_JOB_.
Your task is to transcribe the entries below exactly, from their first line down to the line containing "(423, 298) = (527, 449): black", and to stop there.

_Object state change records_.
- Opening Delimiter -

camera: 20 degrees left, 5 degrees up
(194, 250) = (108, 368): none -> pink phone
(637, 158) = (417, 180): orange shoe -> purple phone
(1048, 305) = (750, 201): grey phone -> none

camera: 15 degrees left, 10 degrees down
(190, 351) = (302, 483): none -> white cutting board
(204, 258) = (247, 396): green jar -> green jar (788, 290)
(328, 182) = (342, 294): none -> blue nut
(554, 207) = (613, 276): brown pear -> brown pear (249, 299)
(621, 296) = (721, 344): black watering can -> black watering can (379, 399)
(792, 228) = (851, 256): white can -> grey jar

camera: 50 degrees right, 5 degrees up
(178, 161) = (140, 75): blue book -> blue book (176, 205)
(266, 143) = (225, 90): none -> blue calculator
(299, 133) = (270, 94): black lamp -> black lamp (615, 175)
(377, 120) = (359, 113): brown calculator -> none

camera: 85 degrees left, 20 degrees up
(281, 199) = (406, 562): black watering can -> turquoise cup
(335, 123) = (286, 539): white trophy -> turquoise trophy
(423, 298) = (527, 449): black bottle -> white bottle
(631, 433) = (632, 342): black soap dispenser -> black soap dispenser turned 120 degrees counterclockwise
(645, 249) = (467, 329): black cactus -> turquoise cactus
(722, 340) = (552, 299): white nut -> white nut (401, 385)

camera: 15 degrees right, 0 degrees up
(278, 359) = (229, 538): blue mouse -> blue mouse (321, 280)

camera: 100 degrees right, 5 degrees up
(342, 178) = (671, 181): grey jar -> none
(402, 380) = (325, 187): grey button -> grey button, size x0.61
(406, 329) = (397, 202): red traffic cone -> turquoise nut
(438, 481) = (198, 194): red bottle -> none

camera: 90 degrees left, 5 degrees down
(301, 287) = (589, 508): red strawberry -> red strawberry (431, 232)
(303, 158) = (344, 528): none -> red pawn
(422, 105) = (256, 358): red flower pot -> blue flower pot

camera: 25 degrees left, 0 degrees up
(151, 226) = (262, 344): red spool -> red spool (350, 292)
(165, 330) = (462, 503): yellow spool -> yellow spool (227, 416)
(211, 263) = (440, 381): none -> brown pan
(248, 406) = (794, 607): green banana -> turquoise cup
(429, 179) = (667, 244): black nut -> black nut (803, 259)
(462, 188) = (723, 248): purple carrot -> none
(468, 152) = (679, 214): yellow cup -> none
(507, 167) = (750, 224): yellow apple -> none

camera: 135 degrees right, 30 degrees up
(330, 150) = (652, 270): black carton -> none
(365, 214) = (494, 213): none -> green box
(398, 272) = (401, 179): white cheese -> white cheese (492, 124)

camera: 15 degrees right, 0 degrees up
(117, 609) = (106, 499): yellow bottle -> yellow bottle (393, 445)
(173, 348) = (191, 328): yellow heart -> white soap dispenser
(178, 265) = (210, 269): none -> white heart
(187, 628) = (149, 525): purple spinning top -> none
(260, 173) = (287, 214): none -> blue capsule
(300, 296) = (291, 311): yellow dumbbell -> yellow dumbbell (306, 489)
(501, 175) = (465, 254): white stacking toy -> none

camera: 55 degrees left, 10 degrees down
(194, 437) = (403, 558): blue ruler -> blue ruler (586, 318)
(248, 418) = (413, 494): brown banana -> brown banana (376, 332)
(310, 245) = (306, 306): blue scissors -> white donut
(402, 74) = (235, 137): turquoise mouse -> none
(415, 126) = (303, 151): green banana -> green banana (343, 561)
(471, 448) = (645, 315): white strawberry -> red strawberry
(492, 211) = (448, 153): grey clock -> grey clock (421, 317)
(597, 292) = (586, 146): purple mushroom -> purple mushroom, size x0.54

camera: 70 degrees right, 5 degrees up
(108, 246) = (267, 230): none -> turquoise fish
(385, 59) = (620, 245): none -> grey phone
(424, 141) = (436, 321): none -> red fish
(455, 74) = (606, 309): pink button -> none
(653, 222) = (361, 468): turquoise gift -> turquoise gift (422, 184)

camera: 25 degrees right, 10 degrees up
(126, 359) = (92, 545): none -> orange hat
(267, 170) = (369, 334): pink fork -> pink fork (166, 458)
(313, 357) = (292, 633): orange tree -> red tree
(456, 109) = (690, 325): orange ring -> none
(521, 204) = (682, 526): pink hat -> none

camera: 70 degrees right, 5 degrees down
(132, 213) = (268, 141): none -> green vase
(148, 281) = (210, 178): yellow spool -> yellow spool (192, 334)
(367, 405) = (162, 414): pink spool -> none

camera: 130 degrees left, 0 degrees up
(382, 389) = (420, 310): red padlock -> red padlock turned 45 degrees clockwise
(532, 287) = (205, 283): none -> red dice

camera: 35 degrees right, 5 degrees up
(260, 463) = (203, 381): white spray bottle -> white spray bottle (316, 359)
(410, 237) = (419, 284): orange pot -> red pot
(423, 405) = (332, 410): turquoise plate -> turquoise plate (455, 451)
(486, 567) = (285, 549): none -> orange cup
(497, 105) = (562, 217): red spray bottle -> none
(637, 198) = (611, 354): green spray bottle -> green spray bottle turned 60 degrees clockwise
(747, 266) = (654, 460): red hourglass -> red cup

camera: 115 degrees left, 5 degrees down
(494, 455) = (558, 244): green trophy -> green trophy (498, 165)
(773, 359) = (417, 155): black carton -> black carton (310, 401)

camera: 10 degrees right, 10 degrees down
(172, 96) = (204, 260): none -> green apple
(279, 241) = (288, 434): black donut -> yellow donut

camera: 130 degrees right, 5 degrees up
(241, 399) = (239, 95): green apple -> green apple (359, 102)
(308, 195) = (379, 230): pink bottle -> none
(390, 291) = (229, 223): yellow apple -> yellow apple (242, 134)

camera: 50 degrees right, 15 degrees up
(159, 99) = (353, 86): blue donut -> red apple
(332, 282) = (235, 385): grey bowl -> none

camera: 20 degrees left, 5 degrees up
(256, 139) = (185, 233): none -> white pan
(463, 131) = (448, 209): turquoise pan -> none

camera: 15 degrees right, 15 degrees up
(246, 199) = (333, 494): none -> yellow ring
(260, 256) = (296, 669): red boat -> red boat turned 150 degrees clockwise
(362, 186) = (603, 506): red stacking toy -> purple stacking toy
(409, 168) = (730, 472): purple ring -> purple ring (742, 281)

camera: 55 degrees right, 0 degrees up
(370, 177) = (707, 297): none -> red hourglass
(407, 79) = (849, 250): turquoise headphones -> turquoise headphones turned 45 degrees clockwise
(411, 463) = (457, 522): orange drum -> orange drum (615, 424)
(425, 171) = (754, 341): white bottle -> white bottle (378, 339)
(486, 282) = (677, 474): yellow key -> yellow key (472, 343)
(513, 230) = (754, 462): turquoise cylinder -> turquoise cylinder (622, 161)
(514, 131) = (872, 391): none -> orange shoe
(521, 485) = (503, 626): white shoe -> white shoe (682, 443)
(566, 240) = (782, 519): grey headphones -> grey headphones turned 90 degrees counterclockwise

- Closing Delimiter -

_COMPLETED TASK_.
camera: 20 degrees left, 5 degrees up
(194, 250) = (108, 368): none -> pink phone
(637, 158) = (417, 180): orange shoe -> purple phone
(1048, 305) = (750, 201): grey phone -> none

camera: 15 degrees left, 10 degrees down
(190, 351) = (302, 483): none -> white cutting board
(204, 258) = (247, 396): green jar -> green jar (788, 290)
(328, 182) = (342, 294): none -> blue nut
(554, 207) = (613, 276): brown pear -> brown pear (249, 299)
(621, 296) = (721, 344): black watering can -> black watering can (379, 399)
(792, 228) = (851, 256): white can -> grey jar

camera: 50 degrees right, 5 degrees up
(178, 161) = (140, 75): blue book -> blue book (176, 205)
(266, 143) = (225, 90): none -> blue calculator
(299, 133) = (270, 94): black lamp -> black lamp (615, 175)
(377, 120) = (359, 113): brown calculator -> none

camera: 85 degrees left, 20 degrees up
(281, 199) = (406, 562): black watering can -> turquoise cup
(335, 123) = (286, 539): white trophy -> turquoise trophy
(423, 298) = (527, 449): black bottle -> white bottle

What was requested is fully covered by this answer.